(Coordinate-based change listings)
****************
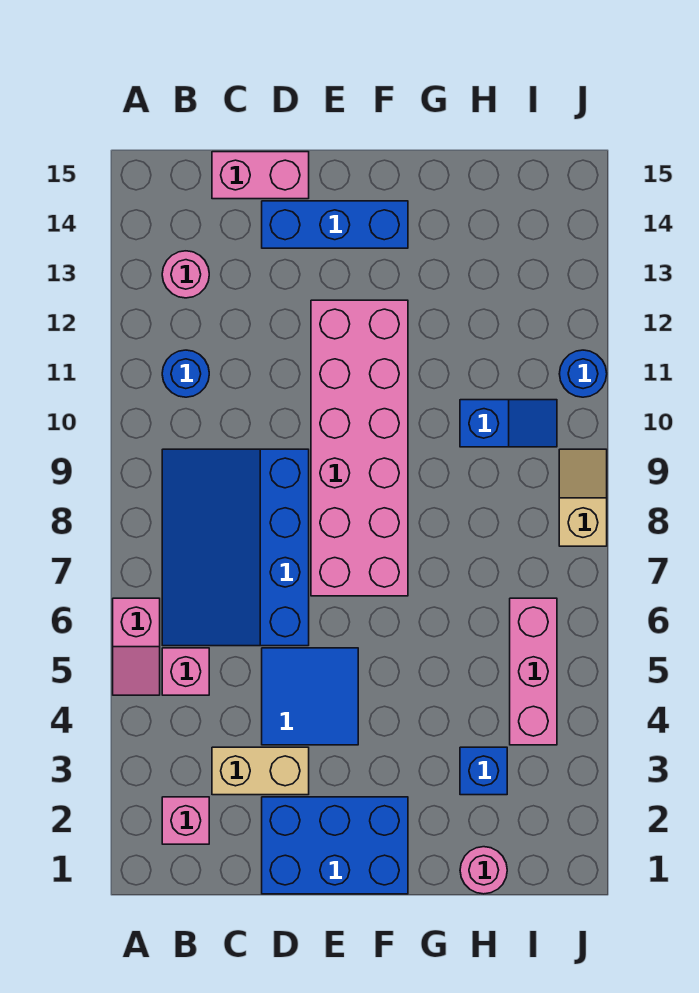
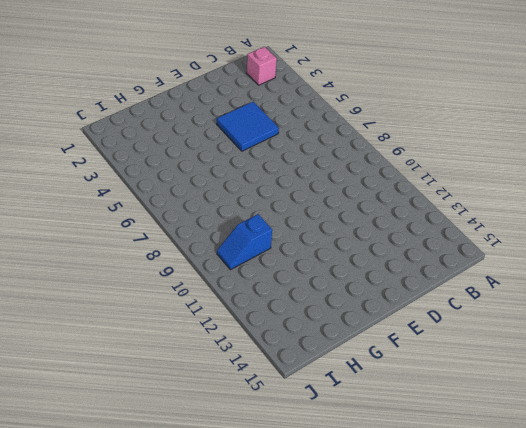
none -> pink slope A5:A6 level 1 top 6
none -> pink brick B5 level 1
none -> blue slope B6:D9 level 1 top D

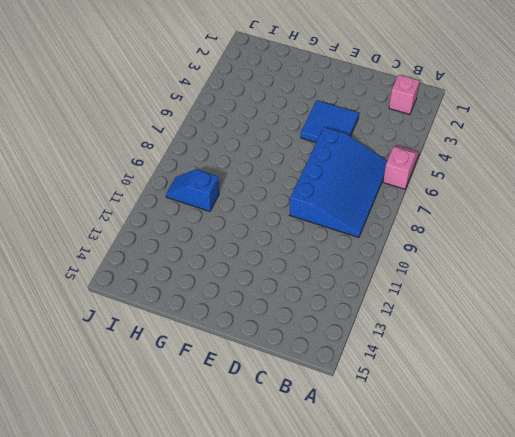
none -> pink brick B5 level 1
none -> blue round brick B11 level 1
none -> pink round brick B13 level 1

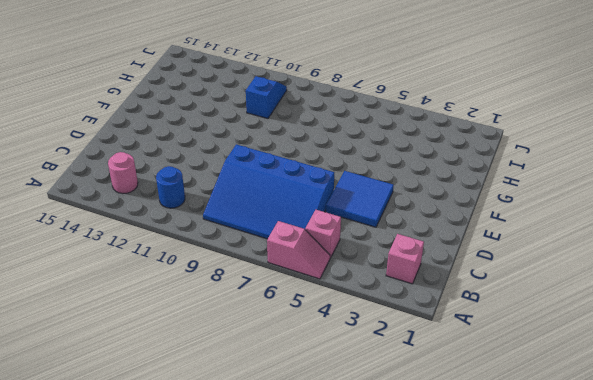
none -> tan brick C3:D3 level 1
none -> pink brick C15:D15 level 1
none -> blue brick D1:F2 level 1

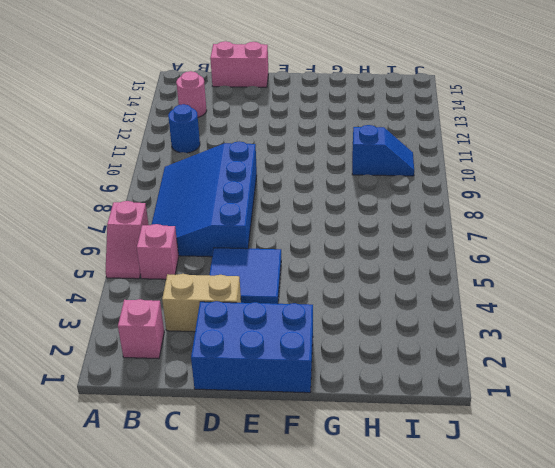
none -> blue brick D14:F14 level 1
none -> pink brick E7:F12 level 1
none -> pink round brick H1 level 1

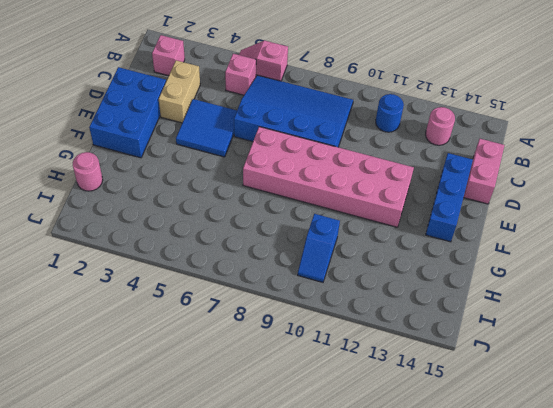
none -> blue brick H3 level 1
none -> pink brick I4:I6 level 1
none -> tan slope J8:J9 level 1 top 8

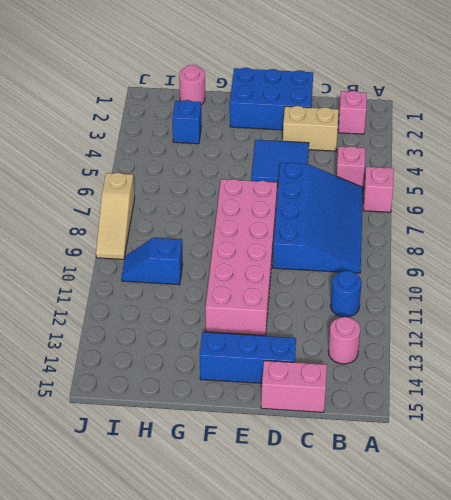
tan slope J7:J9 level 1 top 7 -> tan slope J8:J9 level 1 top 8
none -> pink brick I4:I6 level 1
none -> blue round brick J11 level 1

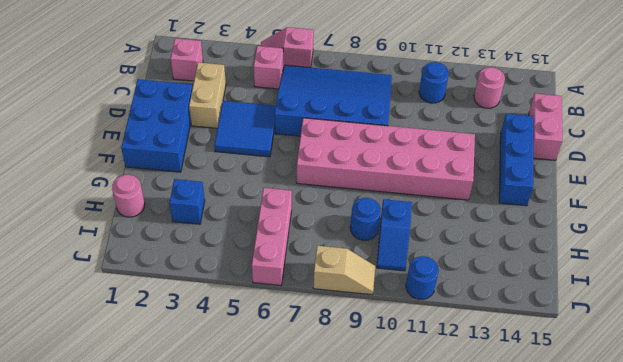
pink brick H6:J6 level 1 -> pink brick I4:I6 level 1
blue round brick H9 level 1 -> none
****************
(Exercise description) Wherever the word "pink" appears in the records above, copy that line.

(Completed exercise)
none -> pink slope A5:A6 level 1 top 6
none -> pink brick B5 level 1
none -> pink brick B5 level 1
none -> pink round brick B13 level 1
none -> pink brick C15:D15 level 1
none -> pink brick E7:F12 level 1
none -> pink round brick H1 level 1
none -> pink brick I4:I6 level 1
none -> pink brick I4:I6 level 1
pink brick H6:J6 level 1 -> pink brick I4:I6 level 1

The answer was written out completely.